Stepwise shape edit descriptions
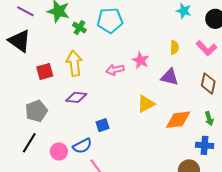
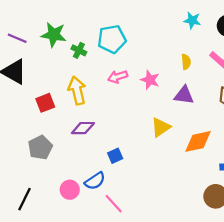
pink arrow: (115, 70) -> (118, 77), moved
black line: (29, 143) -> (24, 199), moved

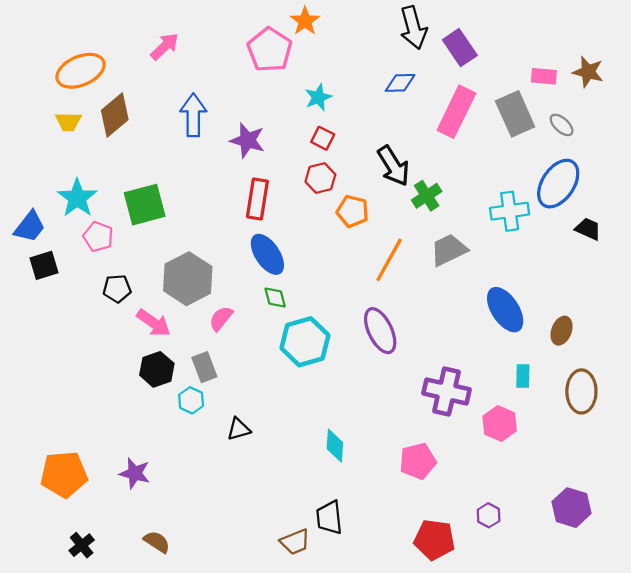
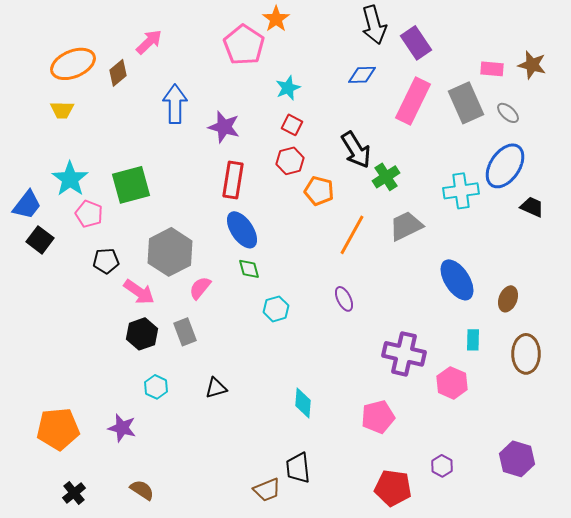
brown diamond: (115, 115) -> (118, 73), moved, size x0.7
black square: (44, 265) -> (40, 240), turned -36
purple ellipse: (380, 331) -> (344, 299), size x0.6
cyan hexagon: (305, 342) -> (276, 309), size x0.6
cyan hexagon: (191, 400) -> (156, 387), moved

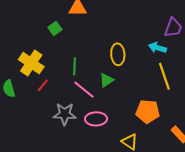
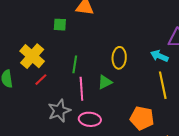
green square: (55, 28) -> (60, 25), turned 32
pink line: (84, 90) -> (81, 89), turned 40
gray star: (65, 114) -> (59, 111), turned -30

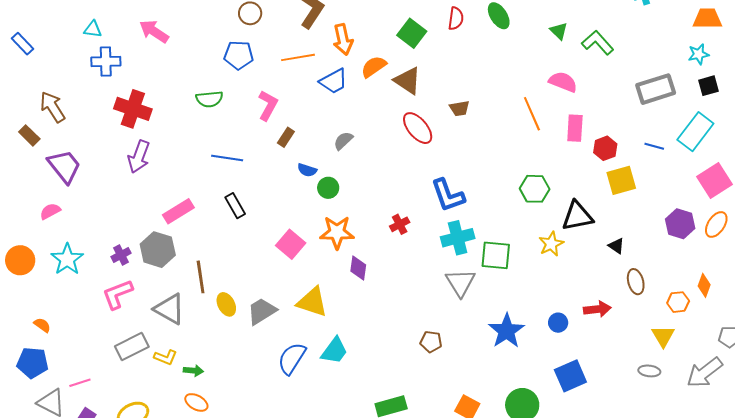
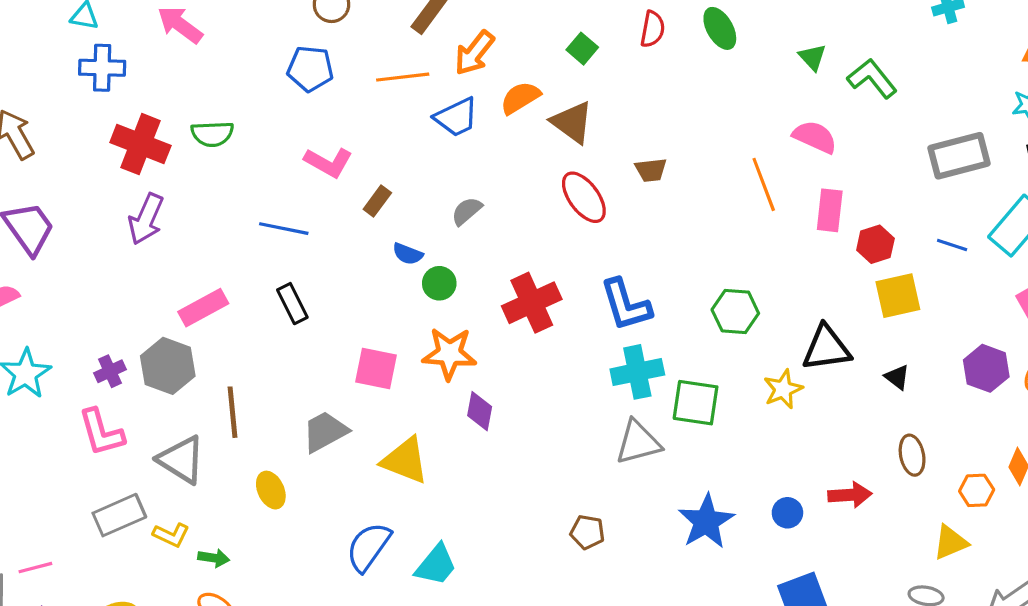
green square: (412, 33) -> (582, 49), size x0.7
orange arrow: (343, 40) -> (474, 53), turned 48
green semicircle: (209, 99) -> (212, 134), moved
pink L-shape: (268, 105) -> (328, 162), moved, turned 88
green hexagon: (535, 189) -> (735, 311), moved
red cross: (400, 224) -> (532, 303), moved, size x1.8
pink square: (291, 244) -> (376, 368), turned -32
black triangle: (616, 246) -> (897, 377), moved
gray triangle: (460, 283) -> (638, 442), turned 44
pink L-shape: (117, 294) -> (101, 432), turned -88
yellow ellipse: (226, 304) -> (271, 490), moved
gray trapezoid: (262, 311) -> (325, 432), moved
yellow triangle: (663, 336) -> (951, 542), turned 35
cyan trapezoid: (334, 351) -> (436, 565), moved

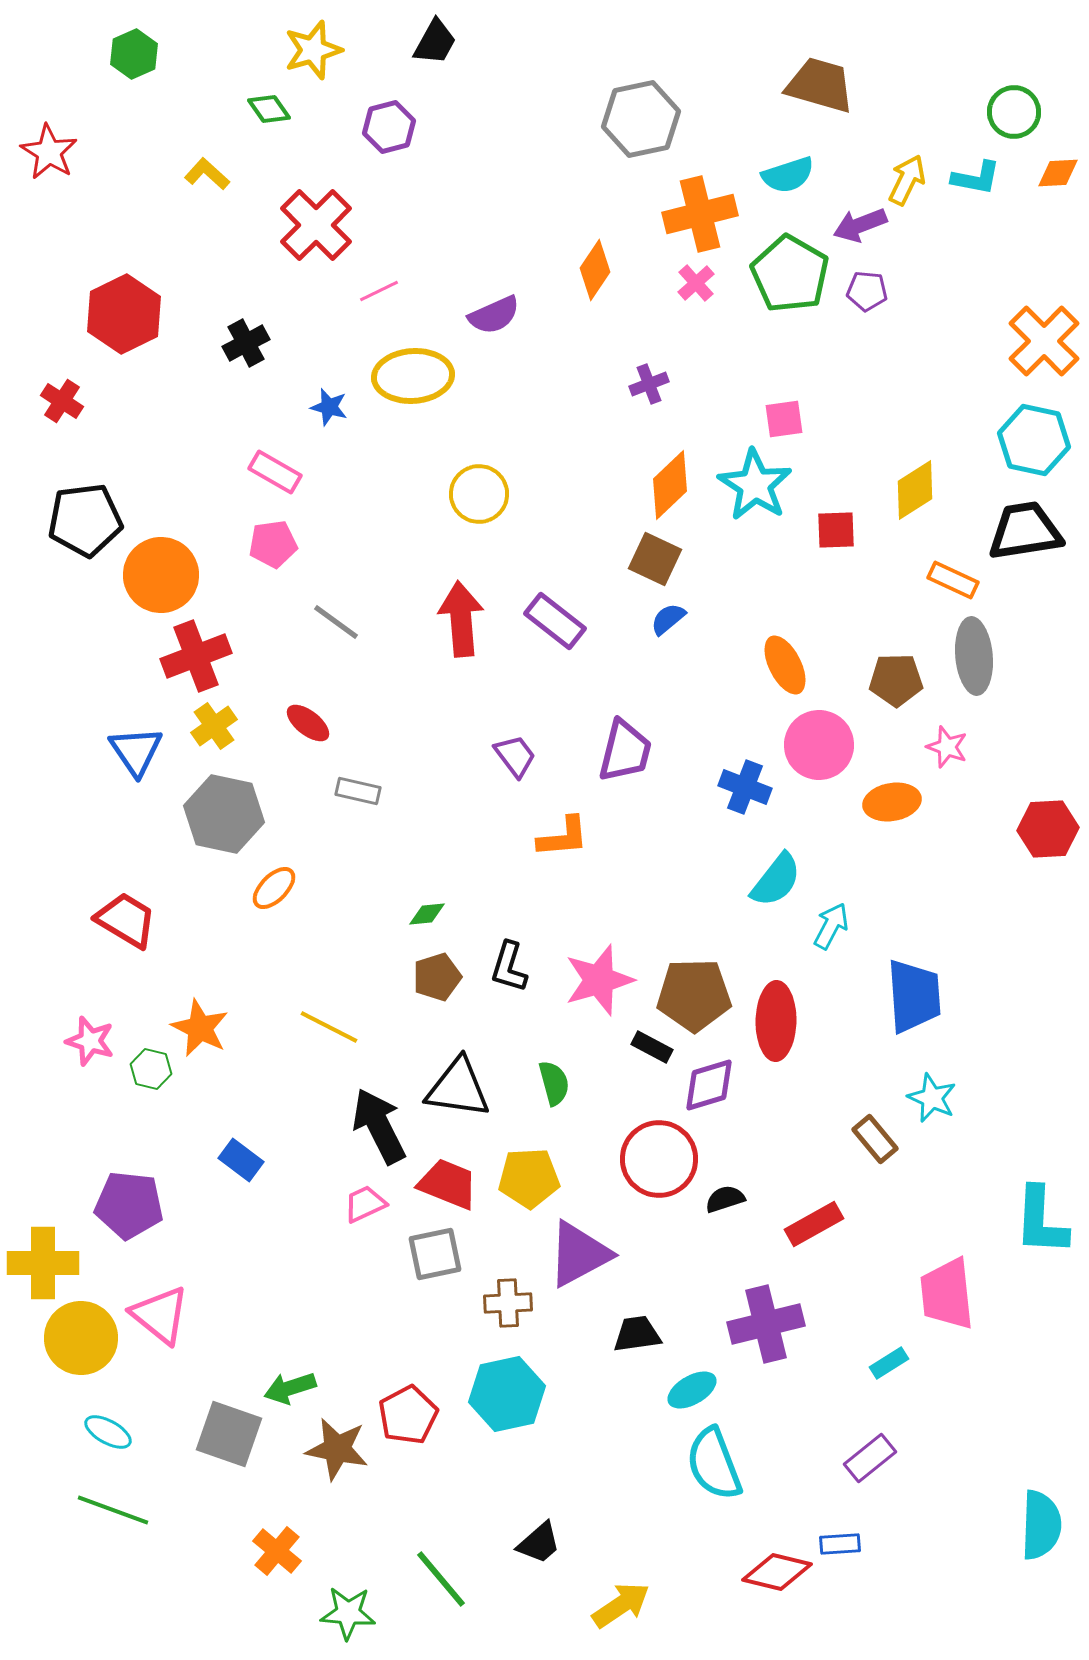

▶ **What to produce**
Only a number is needed here: the count of lines above that hold the string "square".

▶ **Solution to this task**
4